WHAT YOU WILL DO
Within the entries below, find each line containing the word "gone" and copy it.

*** Opening INPUT MATERIAL ***

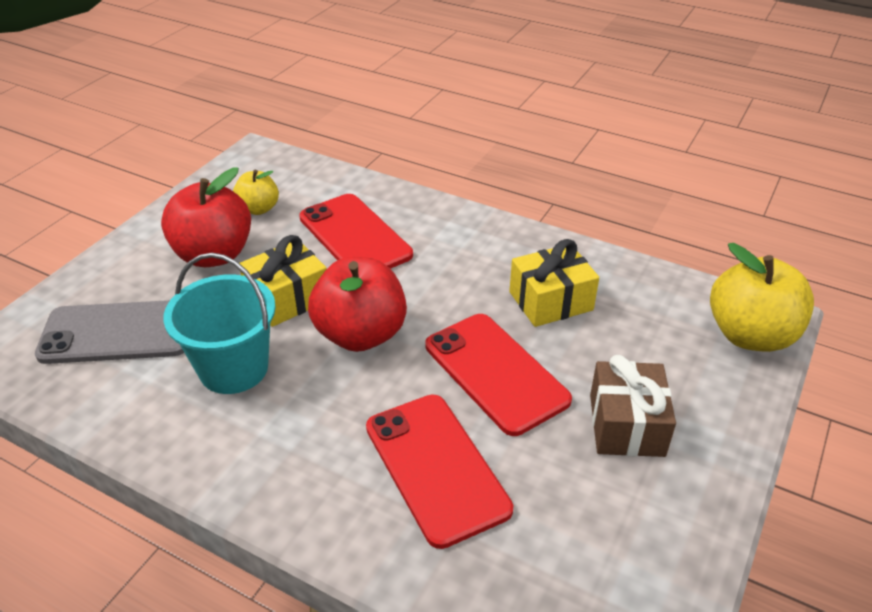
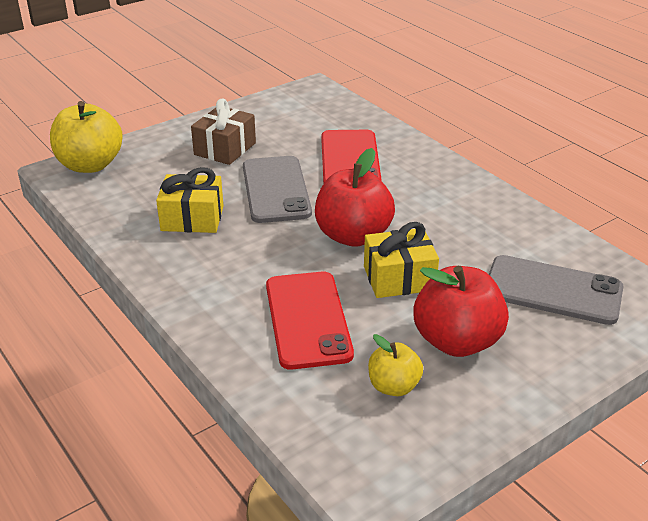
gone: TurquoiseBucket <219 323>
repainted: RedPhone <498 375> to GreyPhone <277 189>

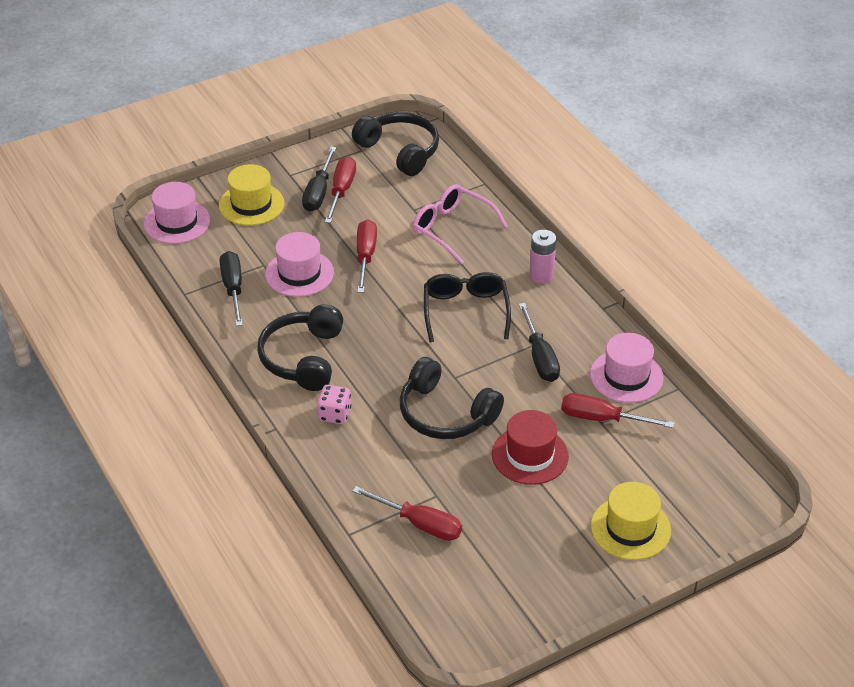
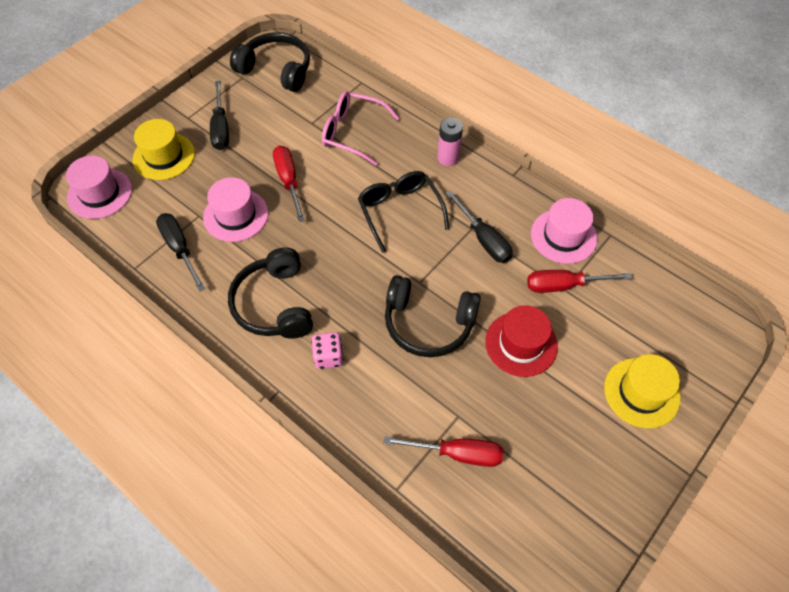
gone: RedScrewdriver <340 190>

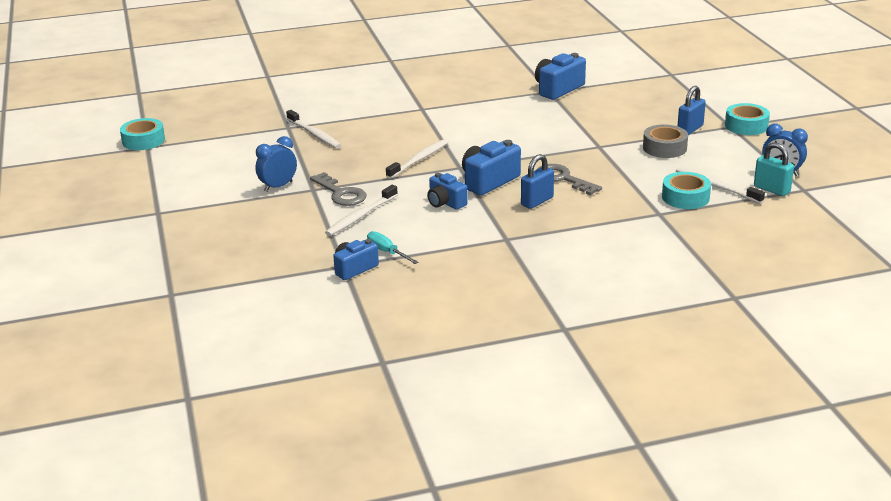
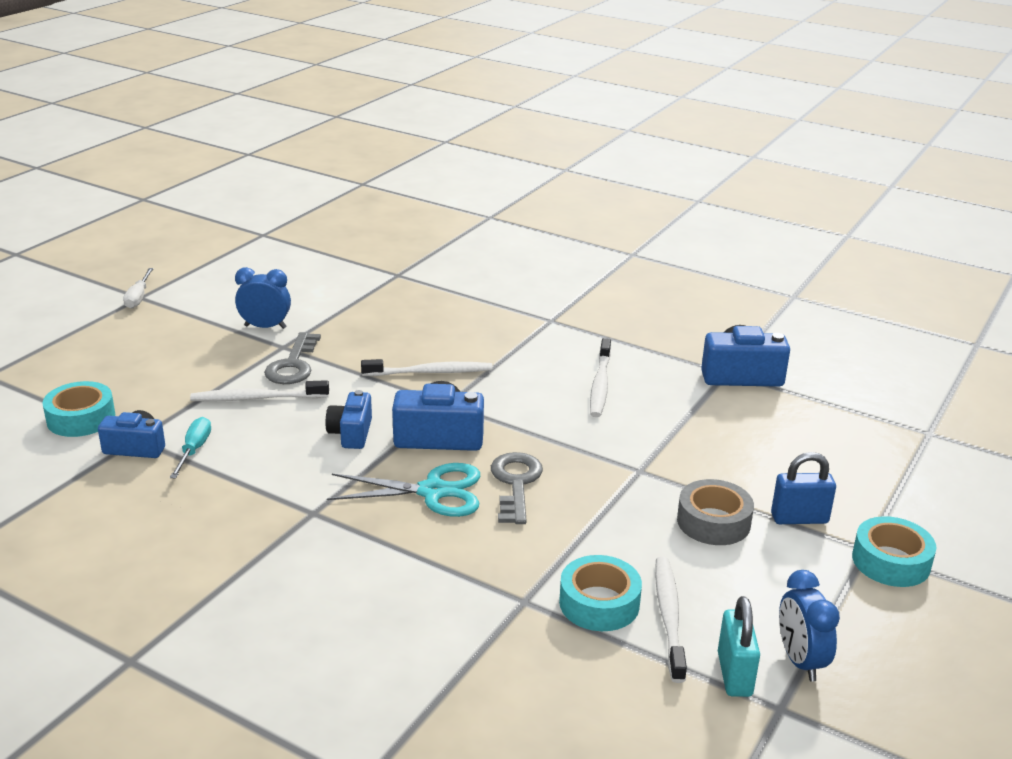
new: WhiteScrewdriver <138 288>
shifted: TurquoiseTape <142 134> to <78 409>; WhiteToothbrush <313 129> to <600 377>
swapped: BluePadlock <537 181> to TurquoiseScissors <403 490>

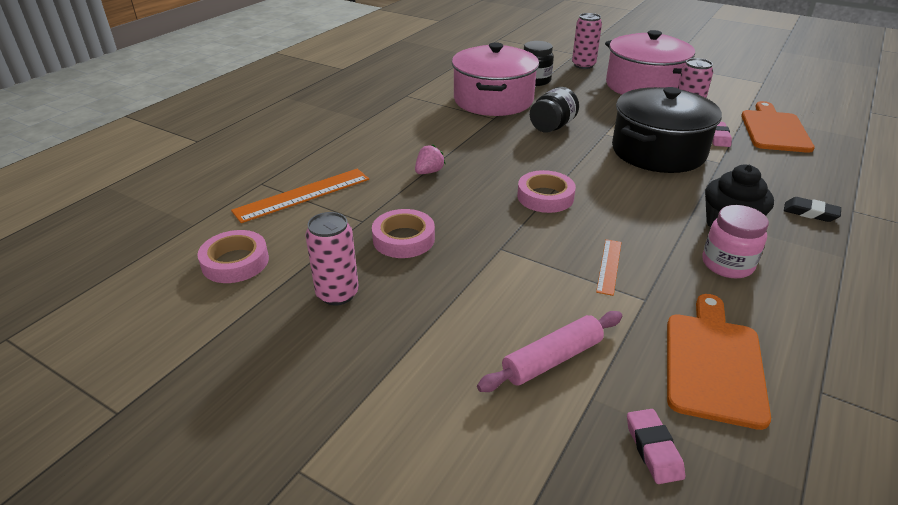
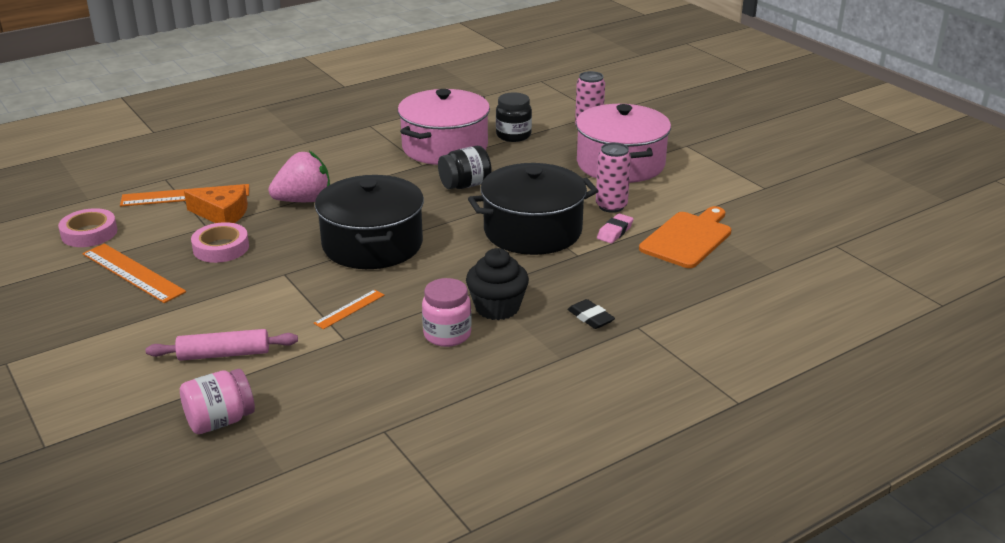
gone: OrangeCuttingBoard <719 362>
new: OrangeCheese <216 204>
swapped: PinkCan <332 258> to OrangeRuler <134 273>; PinkEraser <656 446> to PinkJar <217 401>; PinkTape <546 191> to BlackPot <369 222>
scaled: PinkStrawberry <430 159> = <299 176> x1.93

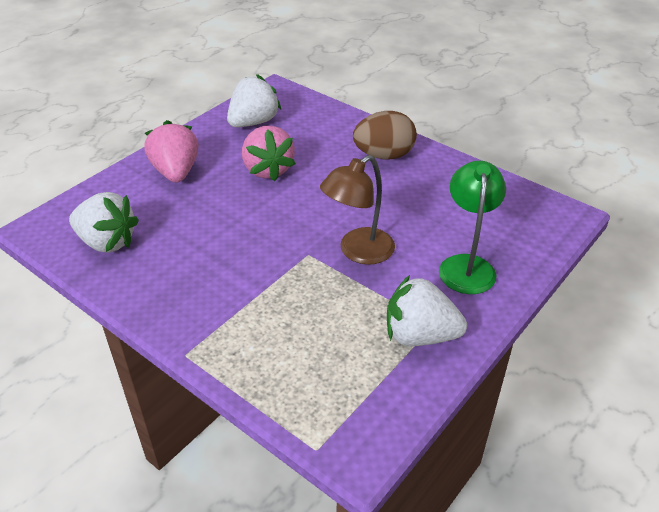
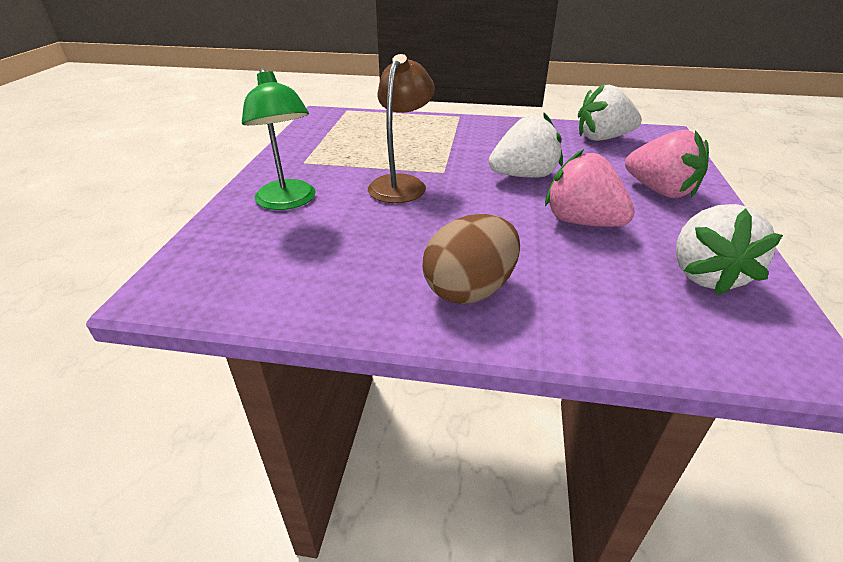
shifted: WhiteStrawberry <427 310> to <526 145>

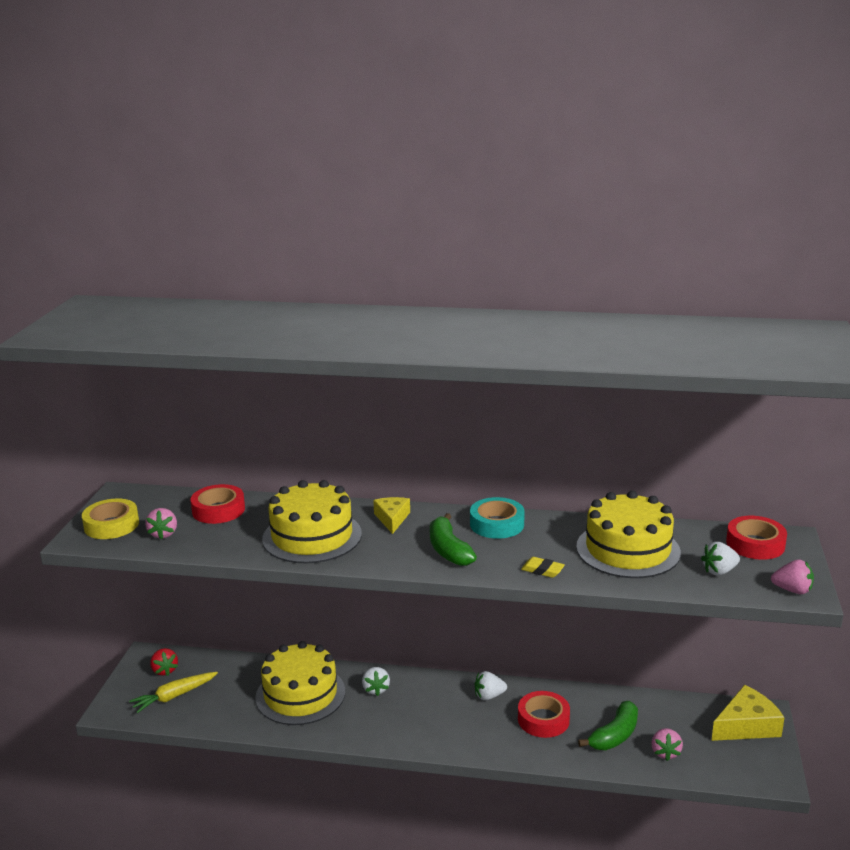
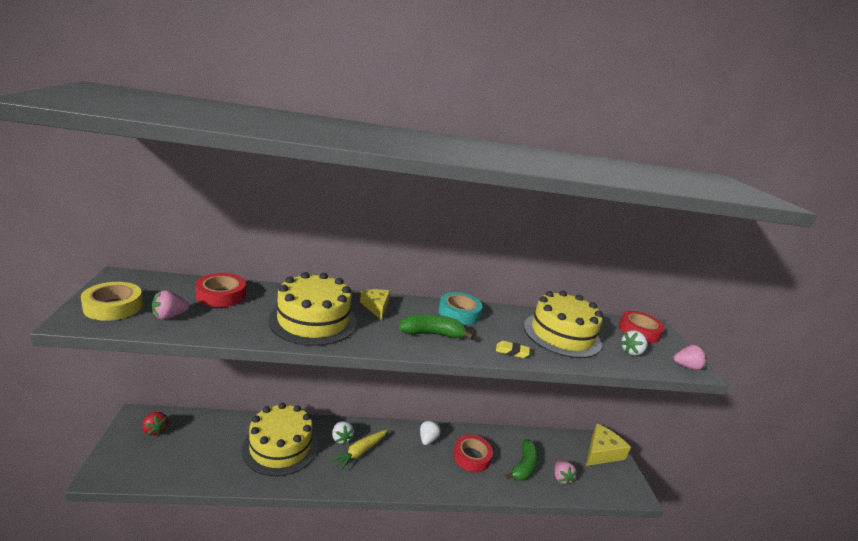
shifted: YellowCarrot <173 692> to <358 450>
rotated: PinkStrawberry <161 524> = <171 305> 75 degrees clockwise; GreenBanana <453 539> = <436 327> 120 degrees clockwise; WhiteStrawberry <491 685> = <430 432> 135 degrees clockwise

*** Closing INPUT MATERIAL ***

SOLUTION TO THIS PROBLEM
gone: TurquoiseBucket <219 323>
gone: RedScrewdriver <340 190>
gone: OrangeCuttingBoard <719 362>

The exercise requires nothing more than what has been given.